With the pictures omitted, write out all of the listing exactly.

**** DATASET EXTRACT

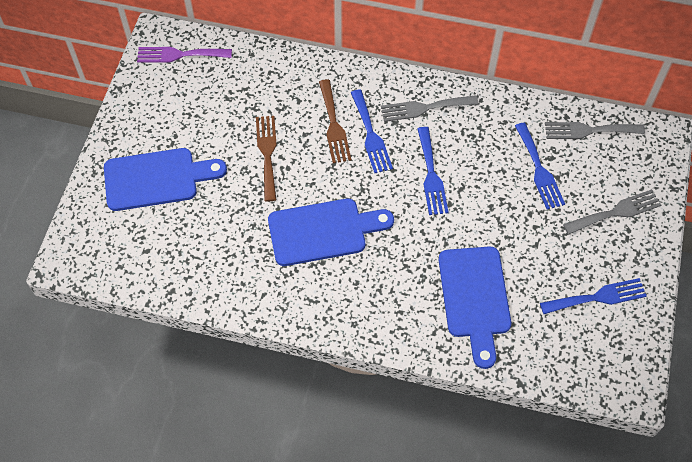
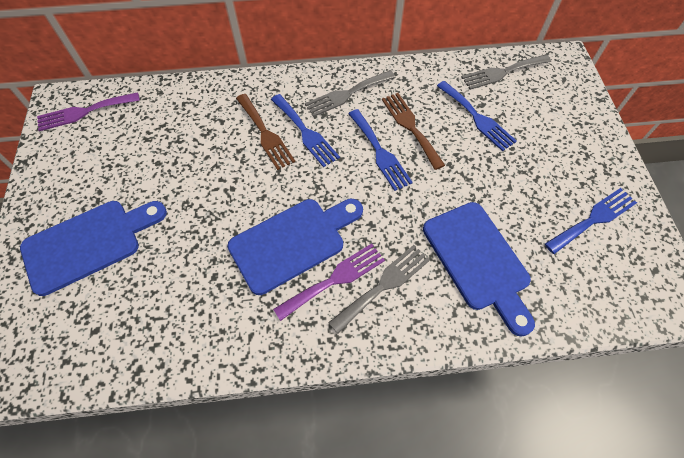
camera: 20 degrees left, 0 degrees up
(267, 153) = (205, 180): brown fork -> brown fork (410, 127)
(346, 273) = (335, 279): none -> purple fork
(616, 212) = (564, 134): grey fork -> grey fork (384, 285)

********

OUTPUT OF THE TASK
camera: 20 degrees left, 0 degrees up
(267, 153) = (205, 180): brown fork -> brown fork (410, 127)
(346, 273) = (335, 279): none -> purple fork
(616, 212) = (564, 134): grey fork -> grey fork (384, 285)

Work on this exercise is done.